**Exercise aim**
What is needed is a word-for-word transcript of the listing, free of pictures.

**Records to use**

•••

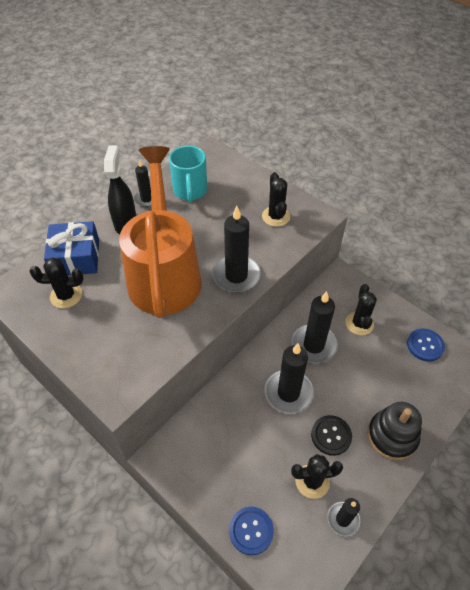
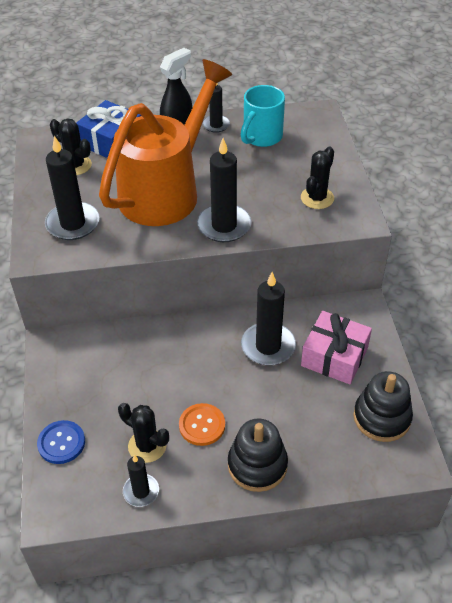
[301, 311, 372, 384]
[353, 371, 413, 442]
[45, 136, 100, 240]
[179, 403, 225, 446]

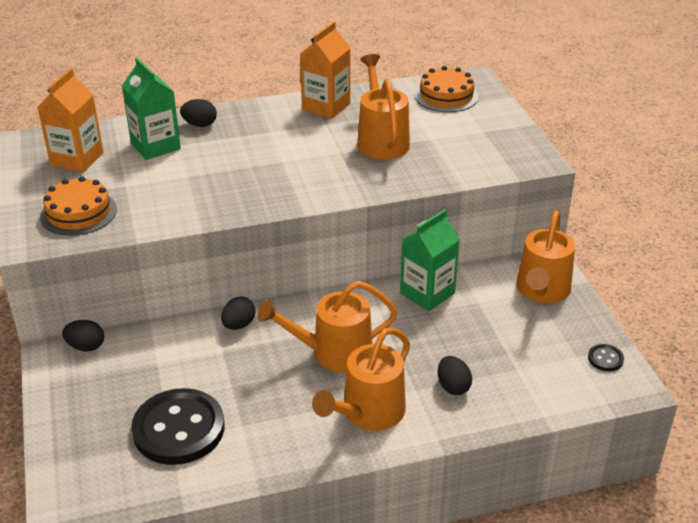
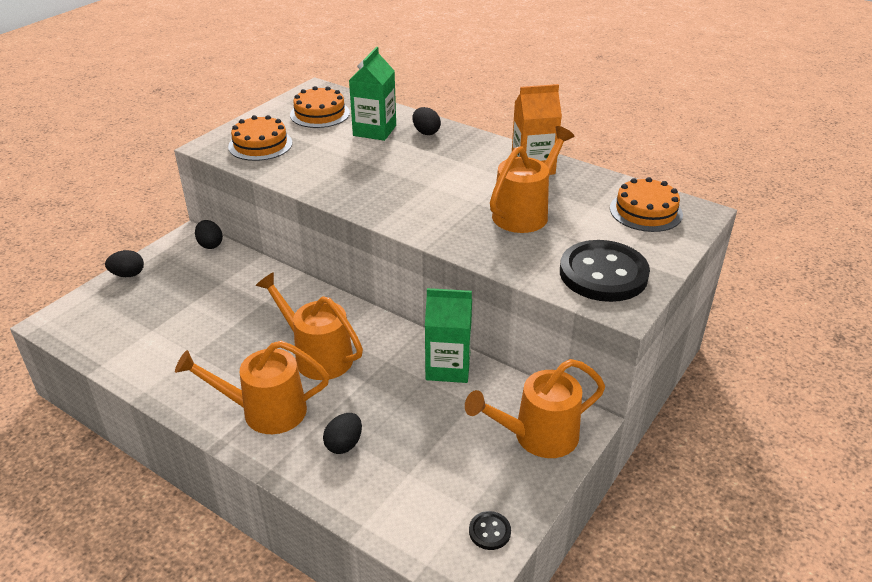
[290, 86, 350, 128]
[105, 250, 144, 277]
[560, 240, 650, 302]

•••

**Task solution**
[301, 311, 372, 384]
[353, 371, 413, 442]
[45, 136, 100, 240]
[179, 403, 225, 446]

[290, 86, 350, 128]
[105, 250, 144, 277]
[560, 240, 650, 302]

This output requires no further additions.